##### Information given
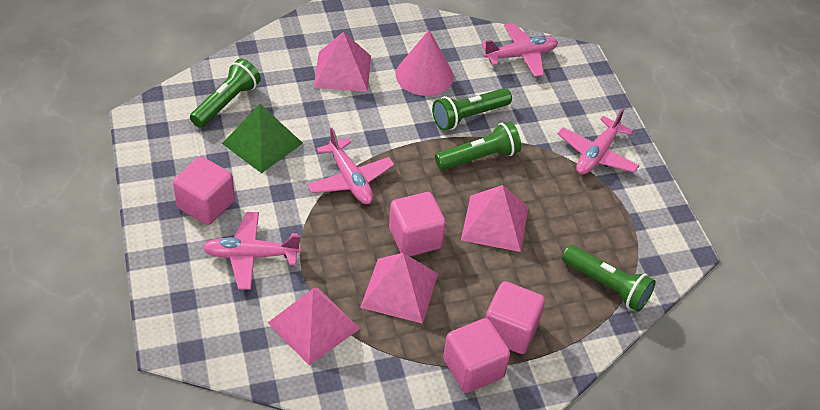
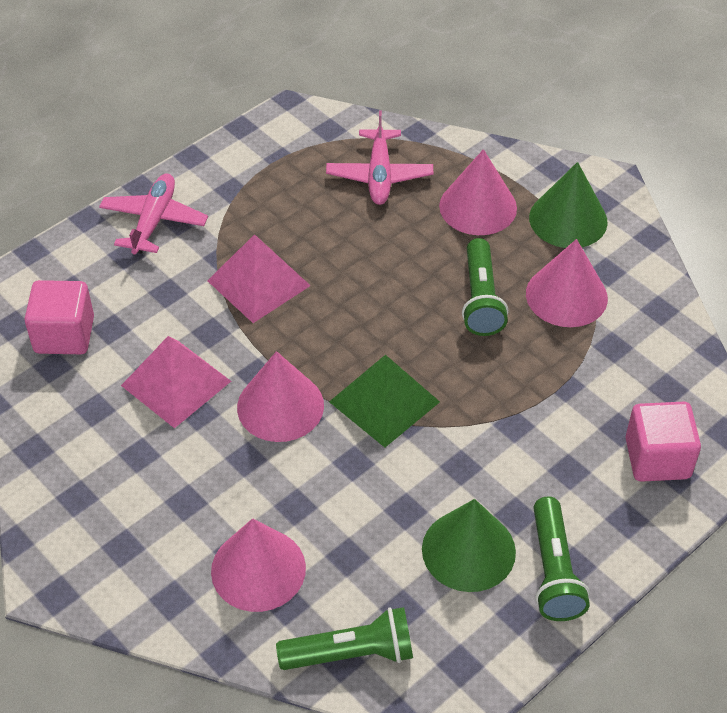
green cone: 0 -> 2
green flashlight: 4 -> 3
pink cone: 1 -> 4
pink cube: 4 -> 2
pink plane: 4 -> 2
pink pyramid: 4 -> 2

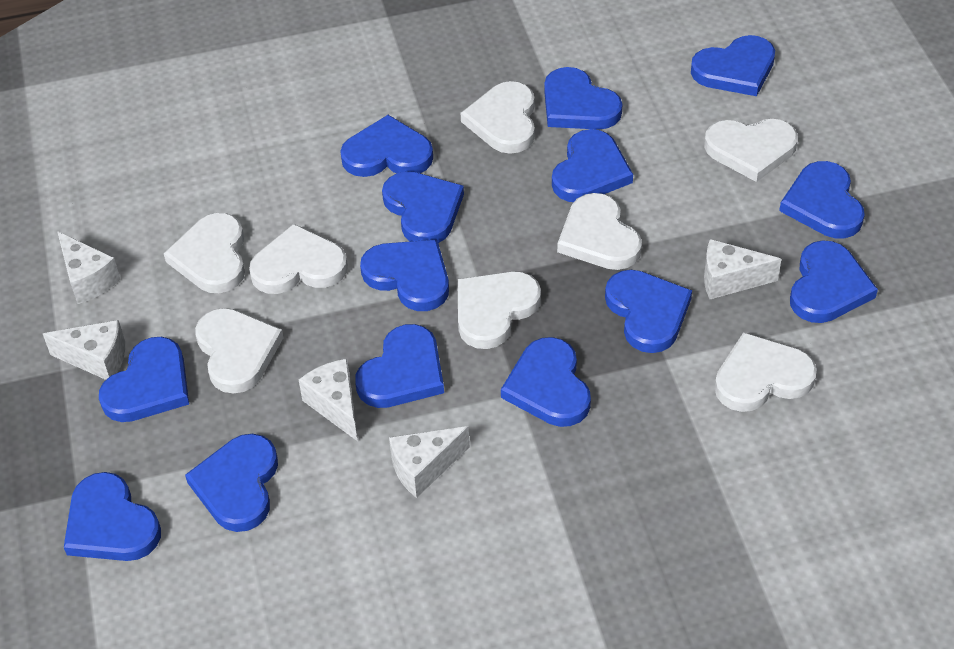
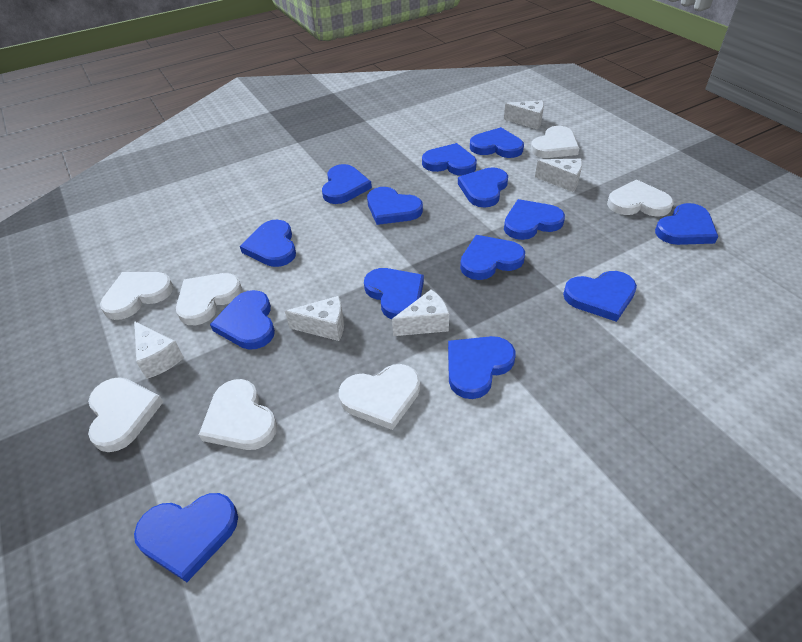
white heart: 8 -> 7

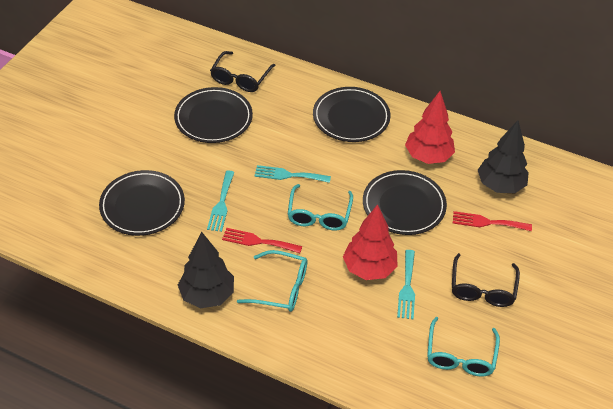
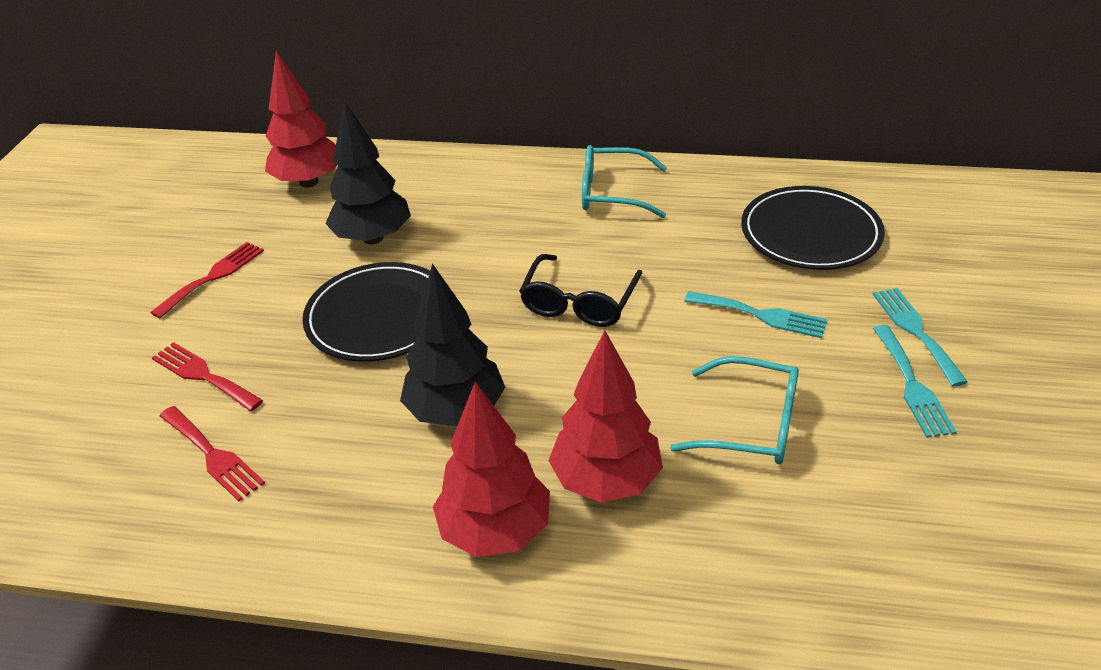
black glasses: 2 -> 1
black plate: 4 -> 2
red fork: 2 -> 3
red tree: 2 -> 3
turquoise glasses: 3 -> 2

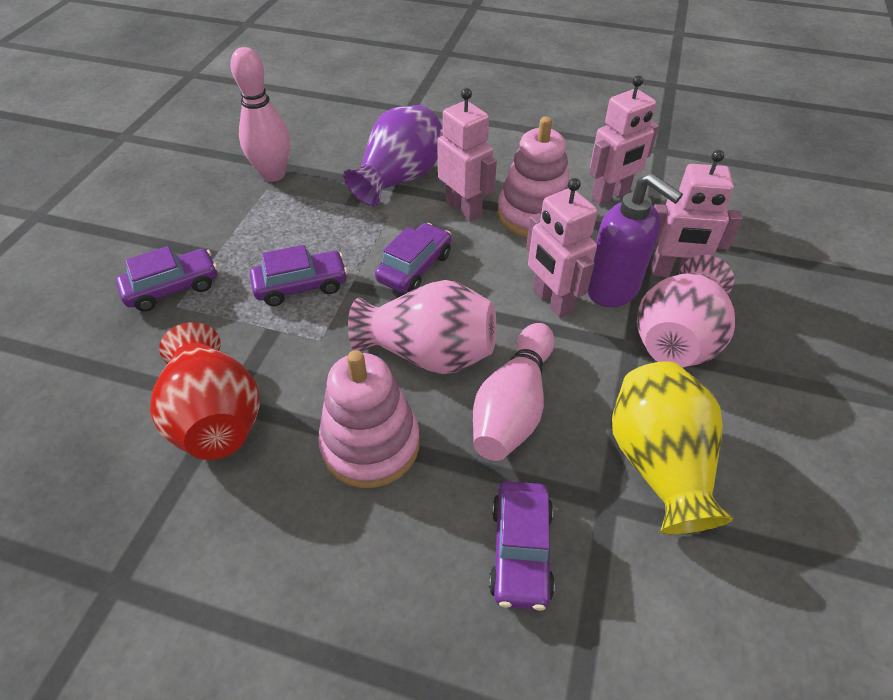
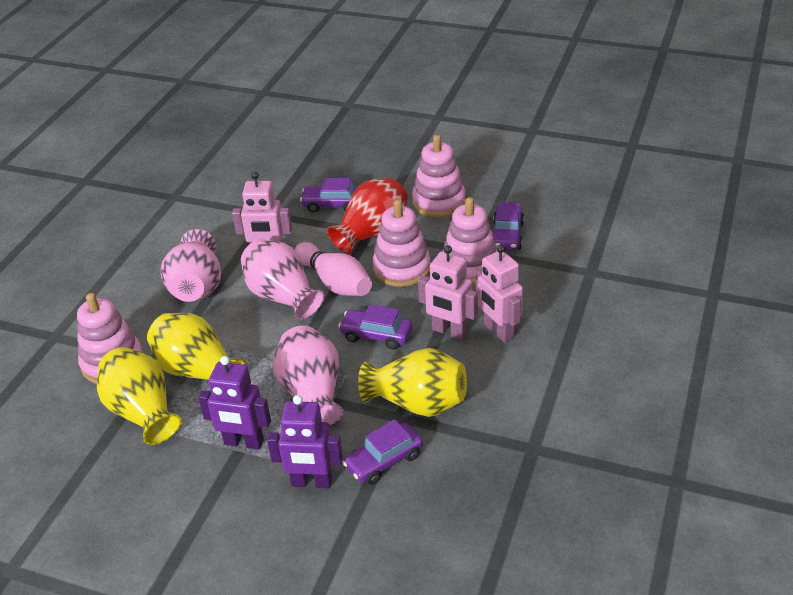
pink bowling pin: 2 -> 1
pink robot: 4 -> 3
pink stacking toy: 2 -> 4
pink vase: 2 -> 3
purple robot: 0 -> 2
purple soap dispenser: 1 -> 0
purple vase: 1 -> 0
yellow vase: 1 -> 3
##########
Exercise requirements: Once the pictures are set aside, repeat the data above exactly.

Output below:
green cone: 0 -> 2
green flashlight: 4 -> 3
pink cone: 1 -> 4
pink cube: 4 -> 2
pink plane: 4 -> 2
pink pyramid: 4 -> 2

white heart: 8 -> 7

black glasses: 2 -> 1
black plate: 4 -> 2
red fork: 2 -> 3
red tree: 2 -> 3
turquoise glasses: 3 -> 2

pink bowling pin: 2 -> 1
pink robot: 4 -> 3
pink stacking toy: 2 -> 4
pink vase: 2 -> 3
purple robot: 0 -> 2
purple soap dispenser: 1 -> 0
purple vase: 1 -> 0
yellow vase: 1 -> 3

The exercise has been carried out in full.